(Data records)
::::::

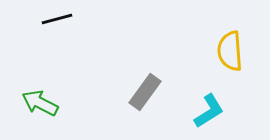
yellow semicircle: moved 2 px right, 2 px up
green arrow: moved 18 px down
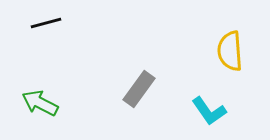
black line: moved 11 px left, 4 px down
gray rectangle: moved 6 px left, 3 px up
cyan L-shape: rotated 87 degrees clockwise
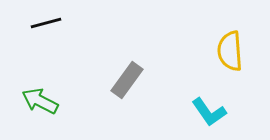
gray rectangle: moved 12 px left, 9 px up
green arrow: moved 2 px up
cyan L-shape: moved 1 px down
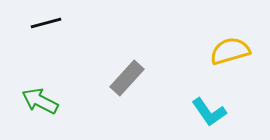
yellow semicircle: rotated 78 degrees clockwise
gray rectangle: moved 2 px up; rotated 6 degrees clockwise
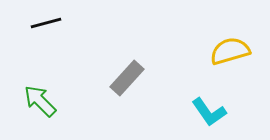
green arrow: rotated 18 degrees clockwise
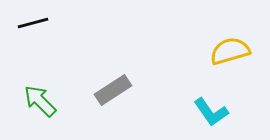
black line: moved 13 px left
gray rectangle: moved 14 px left, 12 px down; rotated 15 degrees clockwise
cyan L-shape: moved 2 px right
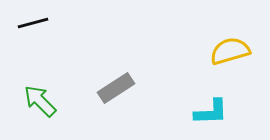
gray rectangle: moved 3 px right, 2 px up
cyan L-shape: rotated 57 degrees counterclockwise
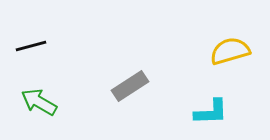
black line: moved 2 px left, 23 px down
gray rectangle: moved 14 px right, 2 px up
green arrow: moved 1 px left, 1 px down; rotated 15 degrees counterclockwise
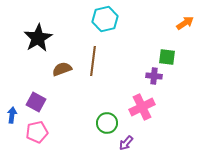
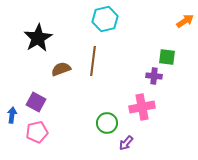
orange arrow: moved 2 px up
brown semicircle: moved 1 px left
pink cross: rotated 15 degrees clockwise
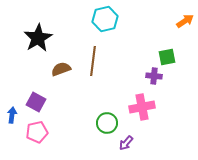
green square: rotated 18 degrees counterclockwise
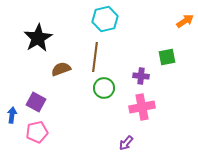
brown line: moved 2 px right, 4 px up
purple cross: moved 13 px left
green circle: moved 3 px left, 35 px up
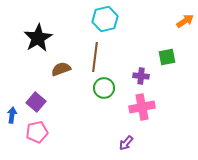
purple square: rotated 12 degrees clockwise
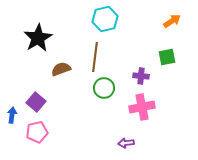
orange arrow: moved 13 px left
purple arrow: rotated 42 degrees clockwise
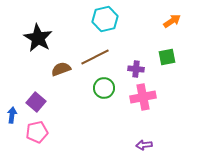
black star: rotated 12 degrees counterclockwise
brown line: rotated 56 degrees clockwise
purple cross: moved 5 px left, 7 px up
pink cross: moved 1 px right, 10 px up
purple arrow: moved 18 px right, 2 px down
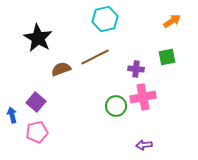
green circle: moved 12 px right, 18 px down
blue arrow: rotated 21 degrees counterclockwise
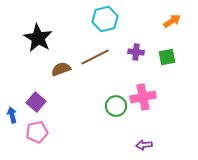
purple cross: moved 17 px up
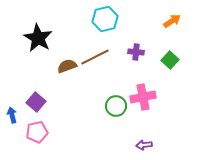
green square: moved 3 px right, 3 px down; rotated 36 degrees counterclockwise
brown semicircle: moved 6 px right, 3 px up
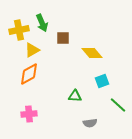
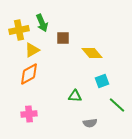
green line: moved 1 px left
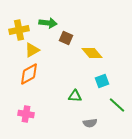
green arrow: moved 6 px right; rotated 60 degrees counterclockwise
brown square: moved 3 px right; rotated 24 degrees clockwise
pink cross: moved 3 px left; rotated 14 degrees clockwise
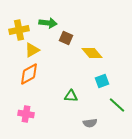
green triangle: moved 4 px left
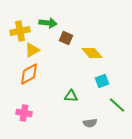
yellow cross: moved 1 px right, 1 px down
pink cross: moved 2 px left, 1 px up
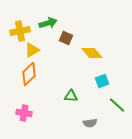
green arrow: rotated 24 degrees counterclockwise
orange diamond: rotated 15 degrees counterclockwise
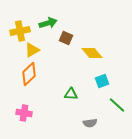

::::::

WORK TO COMPLETE: Format the items from the start through the line containing "cyan L-shape: moved 2 px right" as a JSON list of strings, one string per line. Omit blank lines and the pictures.

COMPLETED EXERCISE:
[
  "yellow semicircle: moved 2 px right, 2 px up",
  "green arrow: moved 18 px down",
  "black line: moved 11 px left, 4 px down",
  "gray rectangle: moved 6 px left, 3 px up",
  "cyan L-shape: rotated 87 degrees clockwise",
  "gray rectangle: moved 12 px left, 9 px up",
  "green arrow: moved 2 px up",
  "cyan L-shape: moved 1 px down",
  "yellow semicircle: rotated 78 degrees clockwise",
  "gray rectangle: moved 2 px up; rotated 6 degrees clockwise",
  "green arrow: rotated 18 degrees clockwise",
  "black line: moved 13 px left",
  "gray rectangle: moved 14 px left, 12 px down; rotated 15 degrees clockwise",
  "cyan L-shape: moved 2 px right"
]